▶ **Work task**
Your answer must be an exact copy of the records below, minus any images.

▶ **Data supplied**

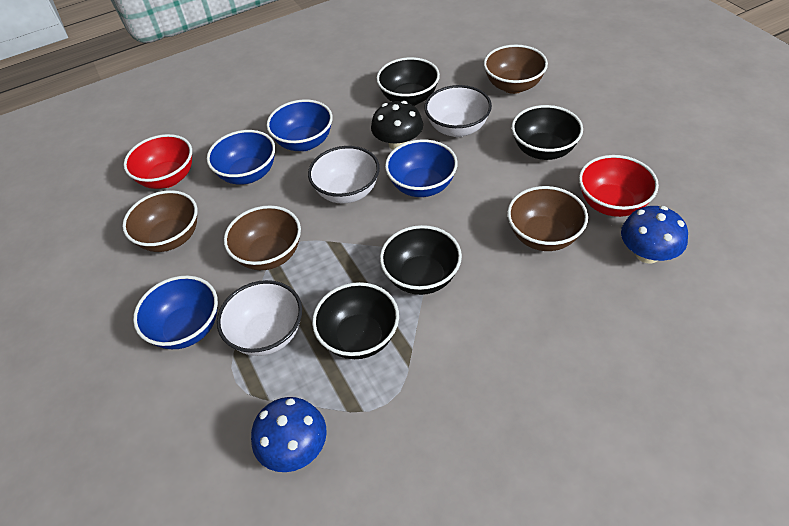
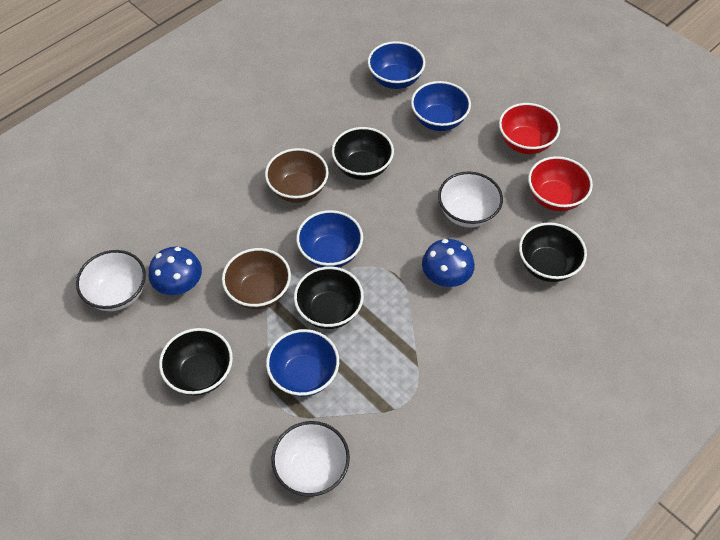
black mushroom: 1 -> 0
brown bowl: 4 -> 2

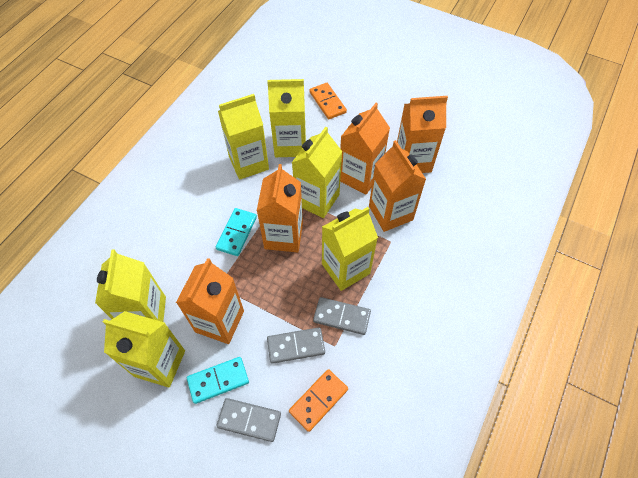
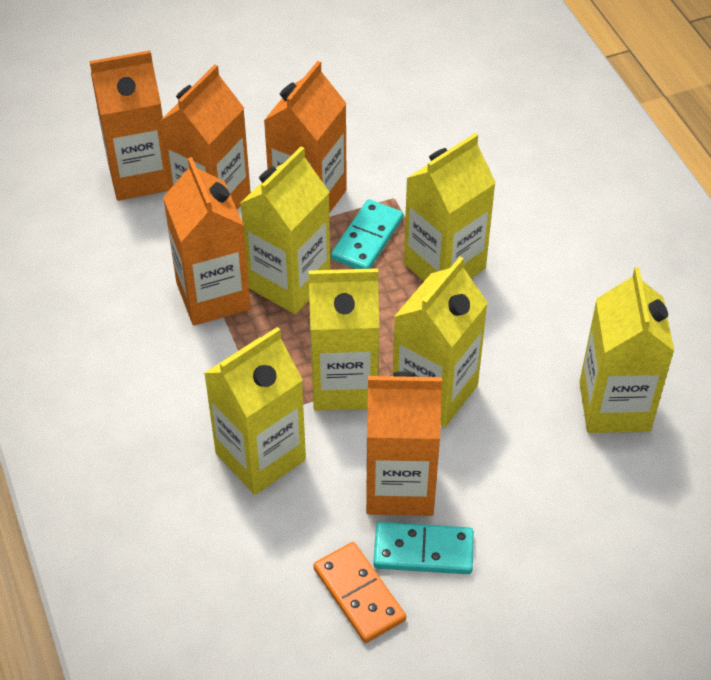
grey domino: 3 -> 0
orange domino: 2 -> 1

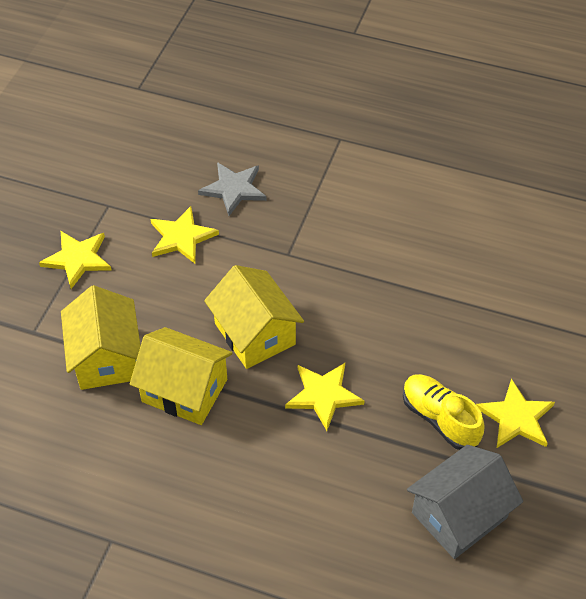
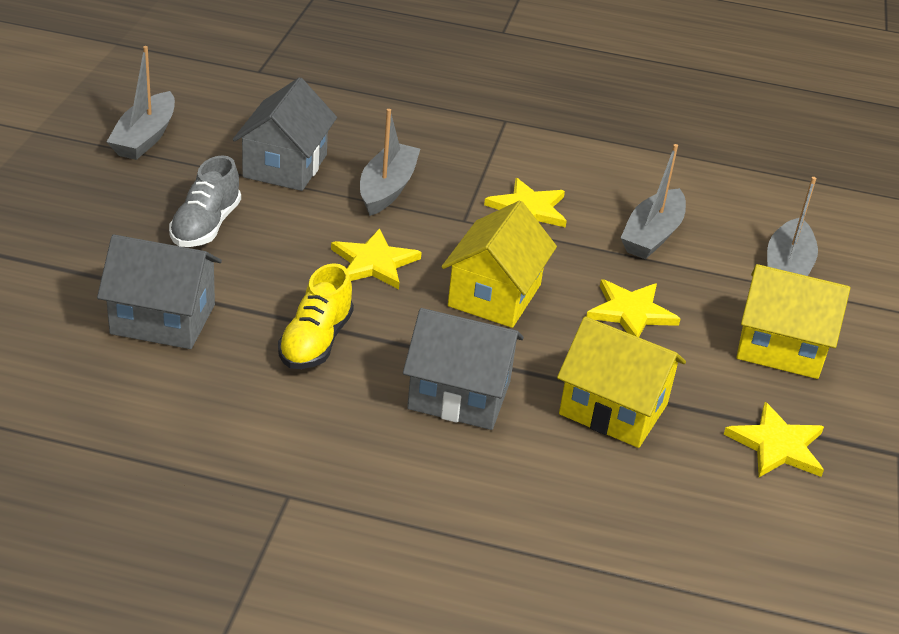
grey boat: 0 -> 4
grey house: 1 -> 3
grey shoe: 0 -> 1
grey star: 1 -> 0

▶ **Exercise answer**
black mushroom: 1 -> 0
brown bowl: 4 -> 2

grey domino: 3 -> 0
orange domino: 2 -> 1

grey boat: 0 -> 4
grey house: 1 -> 3
grey shoe: 0 -> 1
grey star: 1 -> 0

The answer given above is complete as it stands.